>> START Items

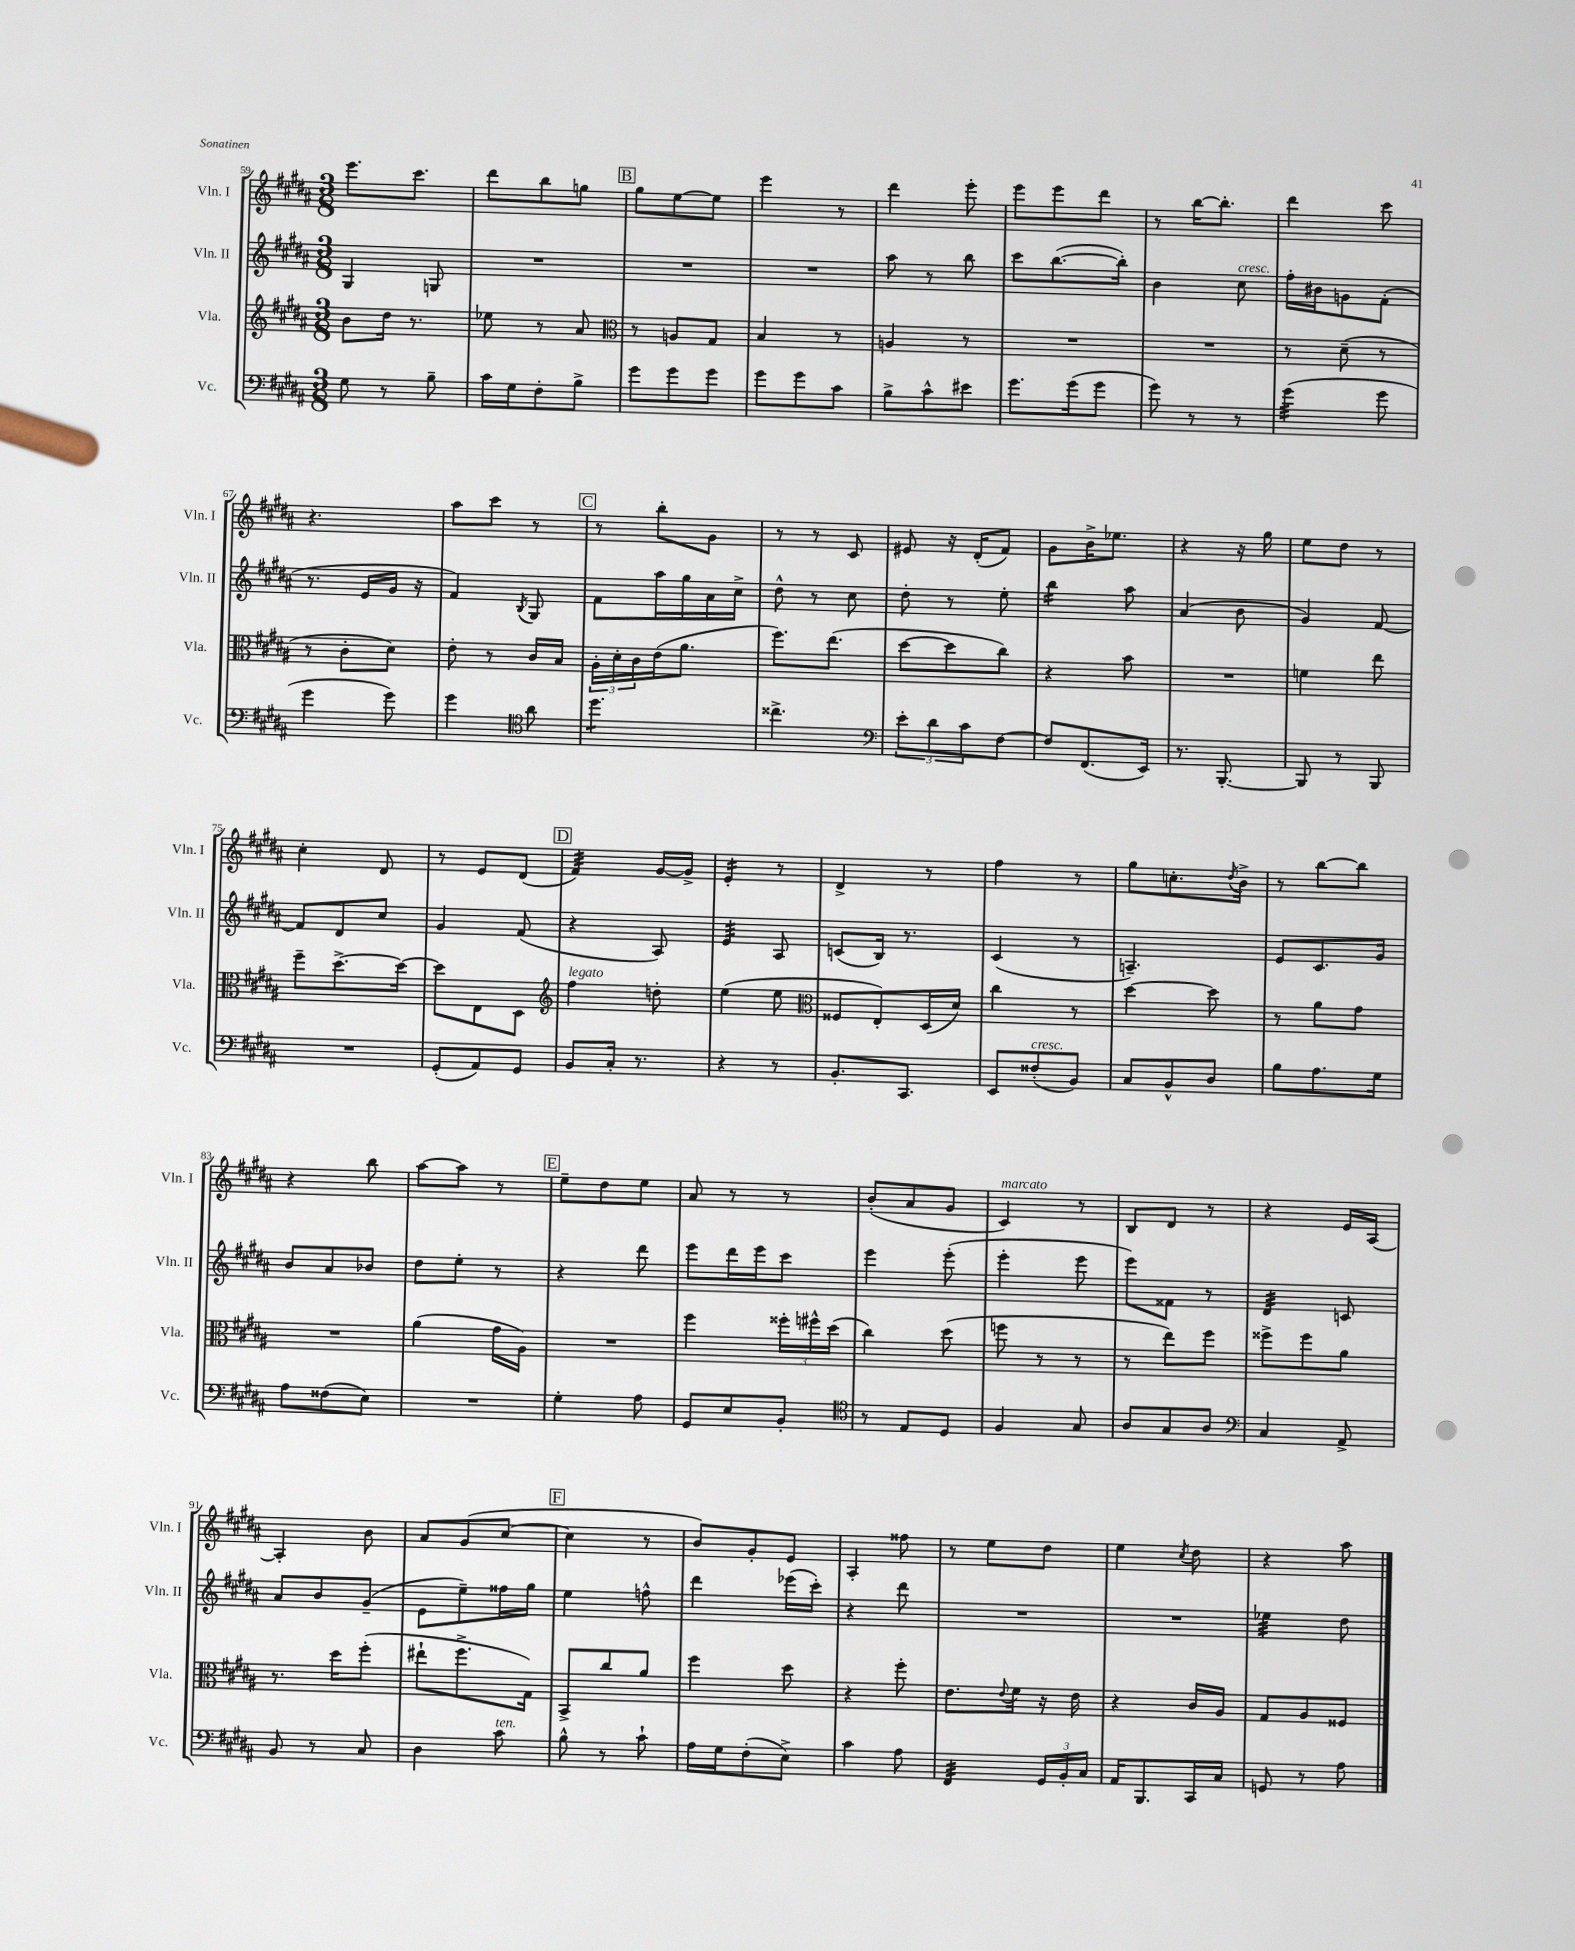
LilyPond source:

<<
\new StaffGroup <<
\new Staff = "s0" \with { instrumentName = "Vln. I" shortInstrumentName = "Vln. I" } {
    \clef treble \key b \major \numericTimeSignature \time 3/8
    e'''8. cis'''8. |
    dis'''8 b''8 g''8 |
    \mark \markup { \box "B" } gis''8 e''8~ e''8 |
    e'''4 r8 |
    dis'''4 e'''8-. |
    e'''8 e'''8 dis'''8 |
    r8 b''16~ b''8.-. |
    dis'''4 cis'''8 |
    r4. |
    ais''8 cis'''8 r8 |
    \mark \markup { \box "C" } r8 b''8-. gis'8 |
    r8 r8 cis'8 |
    eis'8 r16 dis'16-.( fis'8) |
    gis'8 b'16-> ees''8. |
    r4 r16 gis''16 |
    e''8 dis''8 r8 |
    cis''4-. dis'8 |
    r8 e'8 dis'8( |
    \mark \markup { \box "D" } fis'4:32) gis'16~ gis'16-> |
    e'4:16-. r8 |
    dis'4-> r8 |
    fis''4 r8 |
    gis''8 c''8.-. \acciaccatura { dis''8 } b'16-> |
    r8 b''8~ b''8 |
    r4 b''8 |
    ais''8~ ais''8 r8 |
    \mark \markup { \box "E" } e''8-- dis''8 e''8 |
    ais'8 r8 r8 |
    b'8-.( ais'8 gis'8 |
    cis'4^\markup { \italic "marcato" }) r8 |
    b8 dis'8 r8 |
    r4 e'16 ais16~ |
    ais4-. b'8 |
    ais'8 gis'8( cis''8~ |
    \mark \markup { \box "F" } cis''4 r8 |
    b'8) gis'8-. e'8 |
    ais4-. fisis''8 |
    r8 e''8 dis''8 |
    e''4 \acciaccatura { cis''8 } dis''8 |
    r4 ais''8 \bar "|." |
}
\new Staff = "s1" \with { instrumentName = "Vln. II" shortInstrumentName = "Vln. II" } {
    \clef treble \key b \major \numericTimeSignature \time 3/8
    gis4 g8 |
    R4. |
    \mark \markup { \box "B" } R4. |
    R4. |
    ais''8 r8 b''8 |
    cis'''8 b''8.~( b''16-.) |
    b'4 cis''8^\markup { \italic "cresc." } |
    fis''16-. bis'16 g'8 fis'8-.( |
    r8. e'16 gis'16 r16 |
    fis'4) \acciaccatura { b8 } gis8 |
    \mark \markup { \box "C" } fis'8 ais''16 gis''16 ais'16 cis''16-> |
    dis''8-^ r8 cis''8 |
    dis''8-. r8 e''8-. |
    b''4:16 ais''8 |
    ais'4( b'8 |
    gis'4) fis'8~ |
    fis'8 dis'8 cis''8 |
    gis'4 fis'8( |
    \mark \markup { \box "D" } r4 ais8) |
    e'4:32 ais8 |
    c'8( b16) r8. |
    cis'4( r8 |
    a4.--) |
    e'8 cis'8. gis'16 |
    b'8 ais'8 bes'8 |
    dis''8 e''8-. r8 |
    \mark \markup { \box "E" } r4 dis'''8 |
    e'''8 dis'''16 e'''16 cis'''8 |
    e'''4 e'''8-.( |
    e'''4-. e'''8 |
    e'''8) fisis'8 r8 |
    dis'4:32 c'8 |
    ais'8 b'8 gis'8--( |
    e'8 e''8--) fisis''16 gis''16 |
    \mark \markup { \box "F" } e''4 f''8-^ |
    dis'''4 ees'''16( cis'''16-.) |
    r4 dis'''8 |
    R4. |
    R4. |
    ees''4:32 dis''8 \bar "|." |
}
\new Staff = "s2" \with { instrumentName = "Vla." shortInstrumentName = "Vla." } {
    \clef treble \key b \major \numericTimeSignature \time 3/8
    b'8 dis''16 r8. |
    ees''8 r8 ais'8 |
    \mark \markup { \box "B" } \clef alto r8 a8 gis8 |
    b4 r8 |
    a4 r8 |
    R4. |
    R4. |
    r8 dis'8--( r8 |
    r8 cis'8-. dis'8) |
    e'8-. r8 cis'16 b16 |
    \mark \markup { \box "C" } \tuplet 3/2 { ais16-. dis'16-. cis'16 } e'16( ais'8. |
    fis''8.) e''8.( |
    dis''8~ dis''8 cis''8) |
    r4 b'8 |
    R4. |
    f'4 e''8 |
    fis''8-- dis''8.~-> dis''16~ |
    dis''8 e8 dis8 |
    \mark \markup { \box "D" } \clef treble fis''4^\markup { \italic "legato" } d''8-. |
    e''4( e''8 |
    \clef alto fisis8 e8-.) dis16( dis'16) |
    cis''4 r8 |
    dis''4~ dis''8 |
    r8 ais'8 gis'8 |
    R4. |
    ais'4( gis'16 ais16) |
    \mark \markup { \box "E" } R4. |
    fis''4 \tuplet 3/2 { fisis''16-. fis''16-^ dis''16( } |
    cis''4) dis''8( |
    f''8 r8 r8 |
    r8 e''8) fis''8 |
    fisis''8-> fisis''8 ais'8 |
    r8. dis''16 fis''8-.( |
    eis''8-! fis''8.-> gis16) |
    \mark \markup { \box "F" } b,8-> cis''8 ais'8 |
    fis''4 dis''8 |
    r4 fis''8-. |
    e'8. \appoggiatura { e'8 } fis'16 r16 e'16 |
    r4 cis'16 ais16 |
    gis8 ais8 fisis8 \bar "|." |
}
\new Staff = "s3" \with { instrumentName = "Vc." shortInstrumentName = "Vc." } {
    \clef bass \key b \major \numericTimeSignature \time 3/8
    gis8 r8 b8-- |
    cis'16 gis16 fis8-. b8-> |
    \mark \markup { \box "B" } gis'8 gis'8 gis'8 |
    gis'8 gis'8 cis'8 |
    b8-> cis'8-^ eis'8 |
    gis'8. gis'16( gis'8 |
    gis'8) r8 r8 |
    gis'4:32( gis'8 |
    gis'4 gis'8) |
    gis'4 \clef tenor ais'8 |
    \mark \markup { \box "C" } dis''4.:8 |
    cisis''4.-> |
    \clef bass \tuplet 3/2 { e'8-. dis'8 cis'8 } fis8~ |
    fis8 fis,8.( e,16) |
    r8. b,,8.~-. |
    b,,8 r8 b,,8 |
    R4. |
    gis,8-.( ais,8) gis,8 |
    \mark \markup { \box "D" } b,8 cis16-. r8. |
    r4 r8 |
    b,8.-. cis,8. |
    e,8 fisis8-.^\markup { \italic "cresc." }( b,8) |
    cis8 b,8-^ dis8 |
    b8 ais8. gis16 |
    ais8 fisis8( e8) |
    R4. |
    \mark \markup { \box "E" } gis4-. ais8 |
    gis,8 e8 b,8-. |
    \clef tenor r8 e8 dis8 |
    fis4 gis8 |
    ais8 gis8 ais8 |
    \clef bass cis4 ais,8-> |
    b,8 r8 cis8 |
    dis4 cis'8^\markup { \italic "ten." } |
    \mark \markup { \box "F" } b8-^ r8 cis'8-! |
    ais16 gis16 fis8-.( e8->) |
    cis'4 ais8 |
    fis,4:32 \tuplet 3/2 { gis,16 b,16-. cis16 } |
    ais,16 b,,8. cis,16 cis16 |
    g,8 r8 ais8 \bar "|." |
}
>>
>>
\layout { \context { \Score currentBarNumber = #59 } }
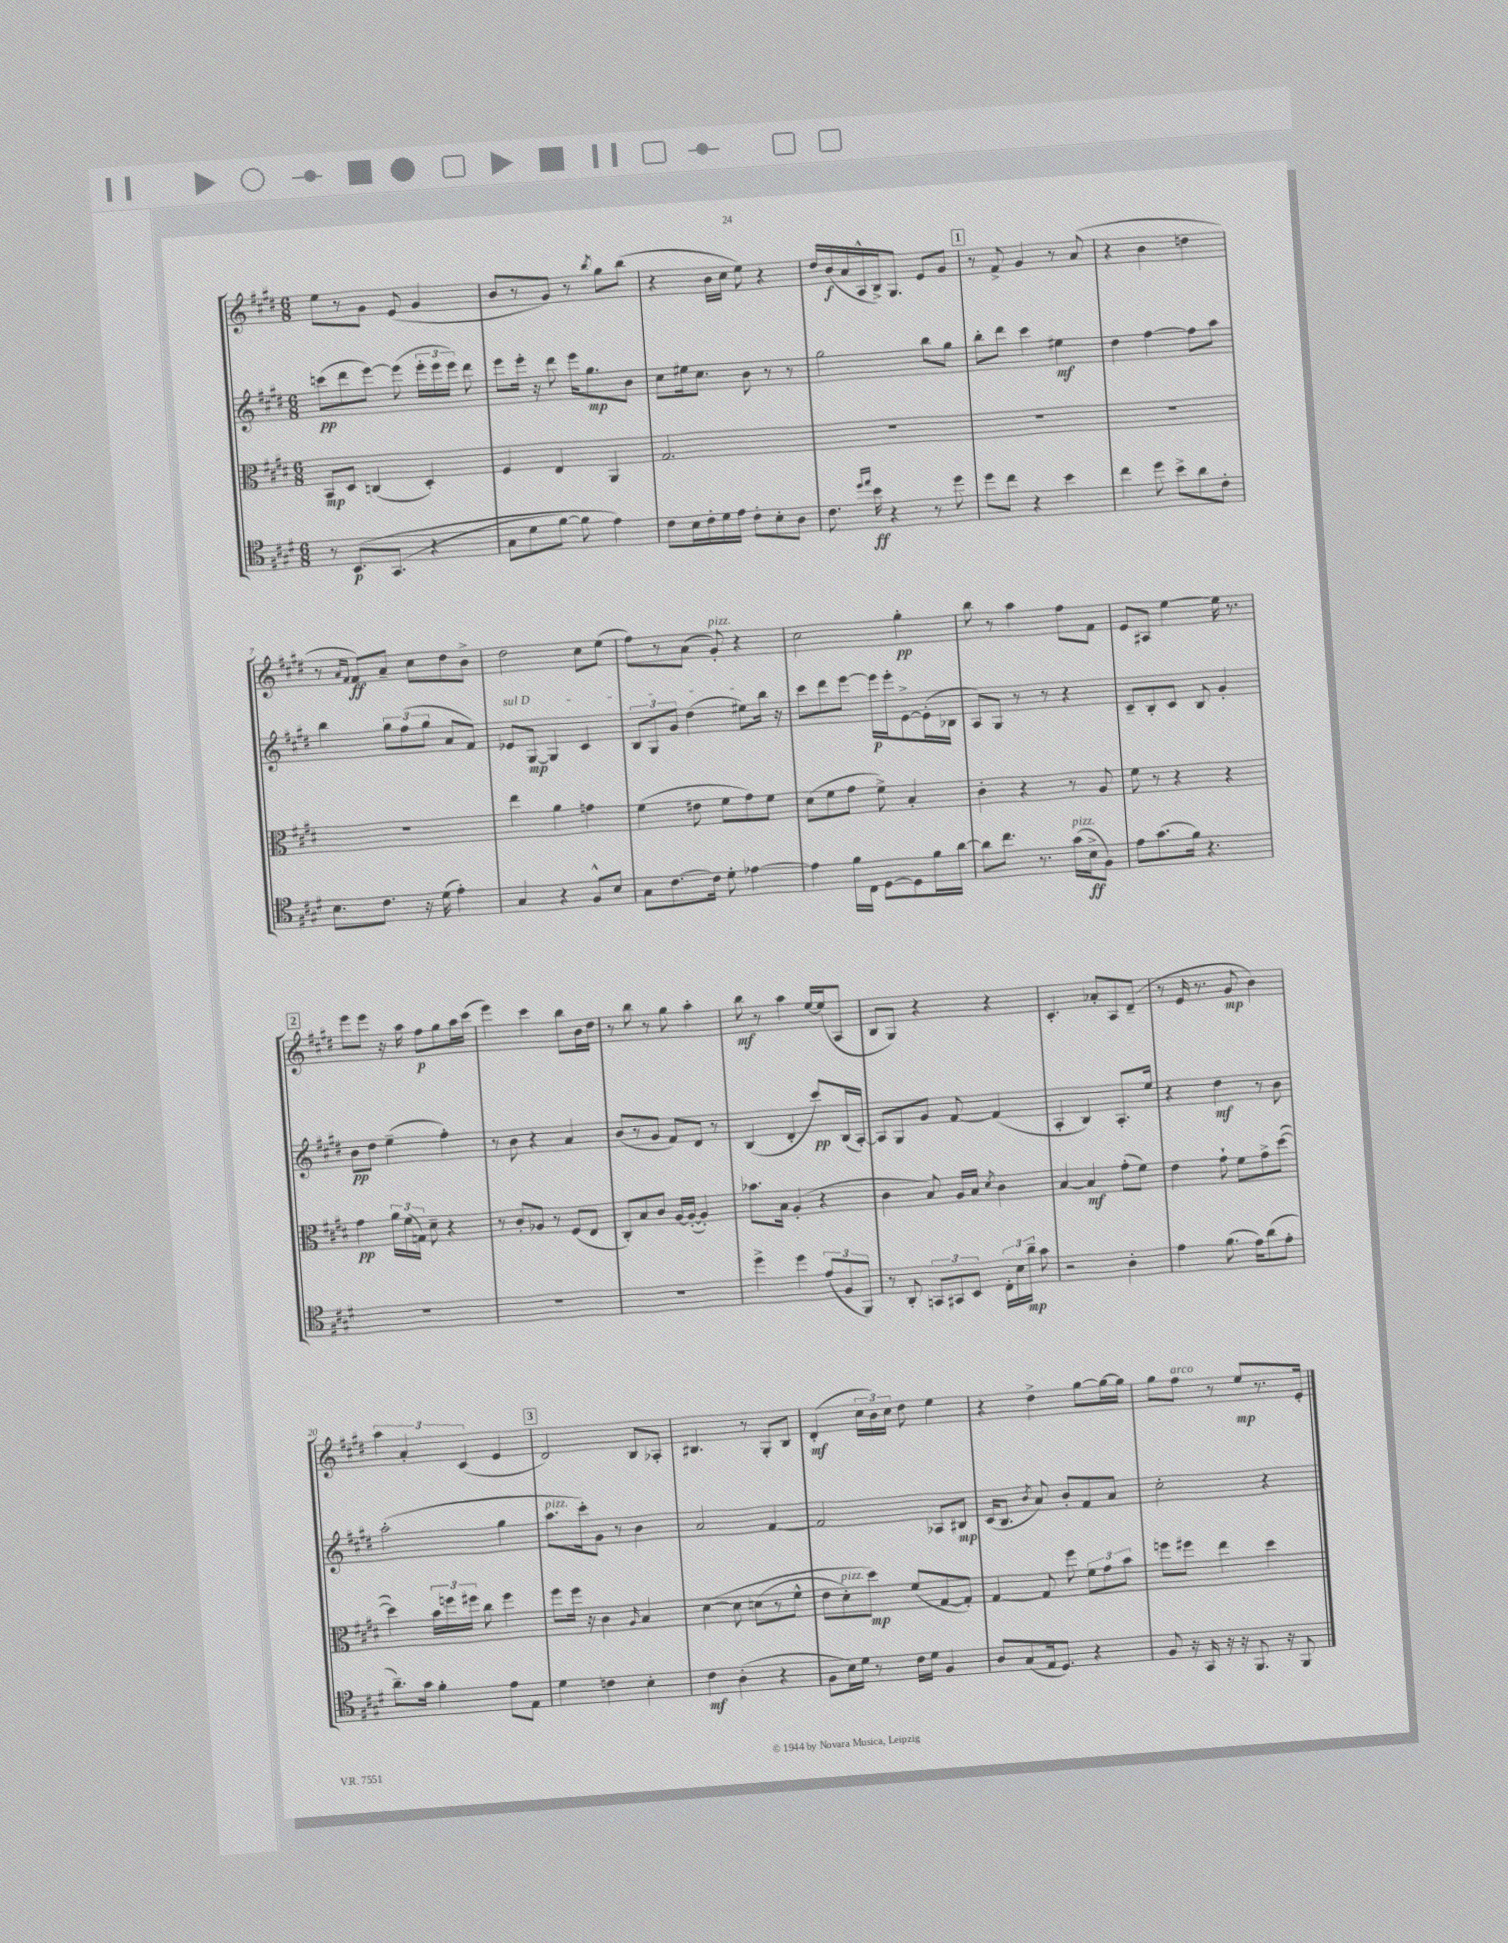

>> END Items

▸ Objective:
Report each line of the records that contains the string "italic", copying those lines in full. Case counts.

▸ Solution to this problem:
    cis'4^\markup { \italic "marcato" }) r8 |
    b'4 cis''8^\markup { \italic "cresc." } |
    \mark \markup { \box "D" } \clef treble fis''4^\markup { \italic "legato" } d''8-. |
    e,8 fisis8-.^\markup { \italic "cresc." }( b,8) |
    dis4 cis'8^\markup { \italic "ten." } |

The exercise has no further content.